··· INFORMATION SUPPLIED ···

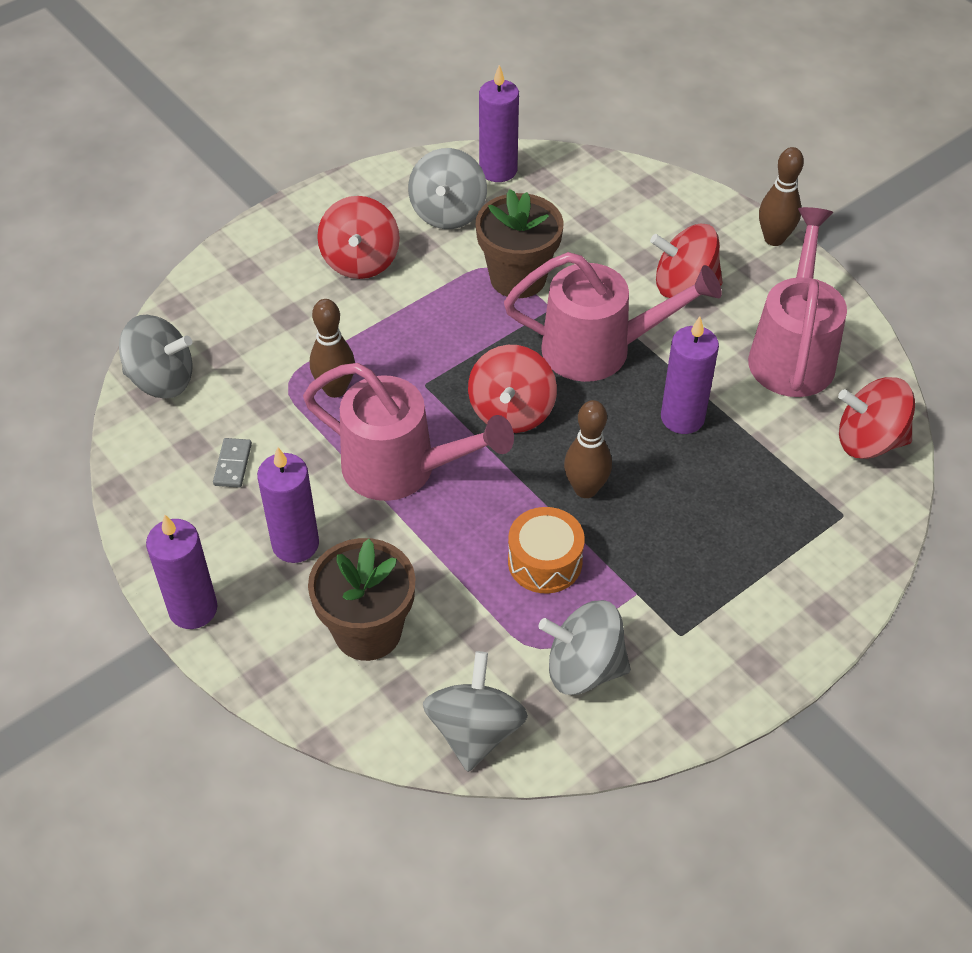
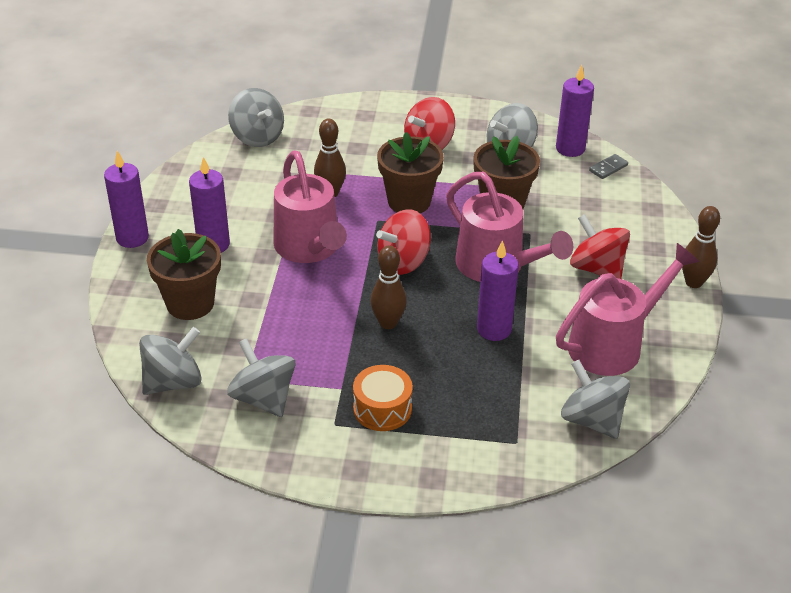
camera: 45 degrees right, 10 degrees down
(232, 464) = (236, 192): grey domino -> grey domino (608, 168)
(426, 340) = (409, 201): none -> brown flower pot
(545, 562) = (316, 339): orange drum -> orange drum (382, 409)
(869, 441) = (592, 420): red spinning top -> grey spinning top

···

THE TASK:
Determine how many lines in the data include "grey", and let the answer be that number alone.

REPLY TO THE EXERCISE:
2